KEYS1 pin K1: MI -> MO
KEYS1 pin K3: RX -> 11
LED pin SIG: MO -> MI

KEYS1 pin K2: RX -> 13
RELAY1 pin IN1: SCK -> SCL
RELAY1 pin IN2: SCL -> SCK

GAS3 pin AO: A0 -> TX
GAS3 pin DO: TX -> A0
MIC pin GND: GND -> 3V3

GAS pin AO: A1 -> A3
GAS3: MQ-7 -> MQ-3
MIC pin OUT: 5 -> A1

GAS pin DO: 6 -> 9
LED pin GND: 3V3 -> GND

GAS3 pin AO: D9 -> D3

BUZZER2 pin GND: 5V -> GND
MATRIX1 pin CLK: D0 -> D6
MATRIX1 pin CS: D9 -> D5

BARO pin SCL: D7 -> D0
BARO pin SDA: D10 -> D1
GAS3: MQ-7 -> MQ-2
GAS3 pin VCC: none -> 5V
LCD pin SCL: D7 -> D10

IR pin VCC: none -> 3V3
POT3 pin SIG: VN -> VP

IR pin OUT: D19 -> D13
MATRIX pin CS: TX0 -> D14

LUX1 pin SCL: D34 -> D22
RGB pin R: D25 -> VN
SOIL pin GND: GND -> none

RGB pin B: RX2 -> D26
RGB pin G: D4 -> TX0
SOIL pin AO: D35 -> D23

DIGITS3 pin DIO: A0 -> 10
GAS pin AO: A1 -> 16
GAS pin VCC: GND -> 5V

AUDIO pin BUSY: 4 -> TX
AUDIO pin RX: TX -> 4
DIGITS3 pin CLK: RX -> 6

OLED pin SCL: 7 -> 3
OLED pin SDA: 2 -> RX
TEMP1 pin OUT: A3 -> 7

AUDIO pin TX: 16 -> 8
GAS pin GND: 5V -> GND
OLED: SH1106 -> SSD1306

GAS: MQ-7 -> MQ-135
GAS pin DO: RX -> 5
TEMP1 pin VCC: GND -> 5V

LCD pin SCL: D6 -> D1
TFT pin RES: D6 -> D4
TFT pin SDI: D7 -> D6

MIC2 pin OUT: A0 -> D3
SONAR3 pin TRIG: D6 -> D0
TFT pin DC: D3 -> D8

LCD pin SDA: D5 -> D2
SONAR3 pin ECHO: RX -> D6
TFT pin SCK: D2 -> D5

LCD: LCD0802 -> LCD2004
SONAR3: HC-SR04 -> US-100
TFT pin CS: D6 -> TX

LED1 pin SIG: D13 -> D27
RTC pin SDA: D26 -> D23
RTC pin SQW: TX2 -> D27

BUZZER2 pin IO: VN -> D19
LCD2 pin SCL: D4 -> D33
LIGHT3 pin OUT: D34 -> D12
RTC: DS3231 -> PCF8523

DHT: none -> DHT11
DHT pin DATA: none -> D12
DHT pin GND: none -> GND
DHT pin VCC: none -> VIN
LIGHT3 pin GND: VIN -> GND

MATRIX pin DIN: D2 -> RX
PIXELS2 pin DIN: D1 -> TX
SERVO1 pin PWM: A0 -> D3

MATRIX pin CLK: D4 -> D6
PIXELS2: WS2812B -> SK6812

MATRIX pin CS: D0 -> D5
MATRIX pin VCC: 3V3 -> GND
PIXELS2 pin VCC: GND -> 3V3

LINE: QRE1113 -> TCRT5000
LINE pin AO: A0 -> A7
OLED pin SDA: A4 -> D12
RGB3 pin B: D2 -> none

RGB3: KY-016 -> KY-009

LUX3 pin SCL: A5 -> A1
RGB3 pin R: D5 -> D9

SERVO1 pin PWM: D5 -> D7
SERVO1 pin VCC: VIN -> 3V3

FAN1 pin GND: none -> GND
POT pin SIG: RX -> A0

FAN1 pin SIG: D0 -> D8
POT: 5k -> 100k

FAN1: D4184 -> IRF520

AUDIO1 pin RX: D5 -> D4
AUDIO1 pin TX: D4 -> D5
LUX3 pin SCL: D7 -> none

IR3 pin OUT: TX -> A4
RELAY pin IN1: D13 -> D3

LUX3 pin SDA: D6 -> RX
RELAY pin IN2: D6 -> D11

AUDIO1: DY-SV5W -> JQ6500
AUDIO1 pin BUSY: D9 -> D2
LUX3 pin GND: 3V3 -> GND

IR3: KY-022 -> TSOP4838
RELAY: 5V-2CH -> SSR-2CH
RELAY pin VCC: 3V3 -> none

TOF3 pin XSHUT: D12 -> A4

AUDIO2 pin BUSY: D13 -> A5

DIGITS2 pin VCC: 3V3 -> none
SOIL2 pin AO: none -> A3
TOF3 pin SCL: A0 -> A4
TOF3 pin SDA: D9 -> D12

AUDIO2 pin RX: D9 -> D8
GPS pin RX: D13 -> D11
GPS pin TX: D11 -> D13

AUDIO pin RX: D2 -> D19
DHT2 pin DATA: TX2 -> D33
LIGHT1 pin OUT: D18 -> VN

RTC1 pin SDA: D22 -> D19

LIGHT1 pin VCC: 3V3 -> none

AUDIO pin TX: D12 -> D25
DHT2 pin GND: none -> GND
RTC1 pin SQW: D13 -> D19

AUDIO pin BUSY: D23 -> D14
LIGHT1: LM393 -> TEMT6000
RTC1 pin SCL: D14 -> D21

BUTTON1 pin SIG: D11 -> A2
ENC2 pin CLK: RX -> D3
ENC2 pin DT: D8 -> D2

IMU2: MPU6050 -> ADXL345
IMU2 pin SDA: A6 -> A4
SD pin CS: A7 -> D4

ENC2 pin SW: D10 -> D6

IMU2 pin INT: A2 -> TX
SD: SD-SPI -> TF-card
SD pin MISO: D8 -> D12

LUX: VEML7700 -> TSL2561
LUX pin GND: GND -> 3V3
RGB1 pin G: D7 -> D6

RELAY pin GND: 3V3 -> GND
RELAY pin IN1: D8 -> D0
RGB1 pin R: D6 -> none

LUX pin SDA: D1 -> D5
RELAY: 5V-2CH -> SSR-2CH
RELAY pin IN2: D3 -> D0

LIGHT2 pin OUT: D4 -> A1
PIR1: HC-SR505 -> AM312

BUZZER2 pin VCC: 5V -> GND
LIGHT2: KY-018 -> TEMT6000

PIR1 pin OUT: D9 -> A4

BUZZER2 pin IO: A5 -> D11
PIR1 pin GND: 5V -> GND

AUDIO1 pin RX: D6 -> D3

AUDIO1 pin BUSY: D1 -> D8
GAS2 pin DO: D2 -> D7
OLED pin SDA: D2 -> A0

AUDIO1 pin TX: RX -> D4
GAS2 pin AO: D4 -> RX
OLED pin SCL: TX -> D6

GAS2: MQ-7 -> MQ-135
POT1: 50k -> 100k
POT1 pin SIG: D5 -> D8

Description of the task:
Only the lines from the first one of the listing up to and including the line where "MATRIX1 pin CS: D9 -> D5" appears are wanted, reproduced exactly.

Solution for this problem:
KEYS1 pin K1: MI -> MO
KEYS1 pin K3: RX -> 11
LED pin SIG: MO -> MI

KEYS1 pin K2: RX -> 13
RELAY1 pin IN1: SCK -> SCL
RELAY1 pin IN2: SCL -> SCK

GAS3 pin AO: A0 -> TX
GAS3 pin DO: TX -> A0
MIC pin GND: GND -> 3V3

GAS pin AO: A1 -> A3
GAS3: MQ-7 -> MQ-3
MIC pin OUT: 5 -> A1

GAS pin DO: 6 -> 9
LED pin GND: 3V3 -> GND

GAS3 pin AO: D9 -> D3

BUZZER2 pin GND: 5V -> GND
MATRIX1 pin CLK: D0 -> D6
MATRIX1 pin CS: D9 -> D5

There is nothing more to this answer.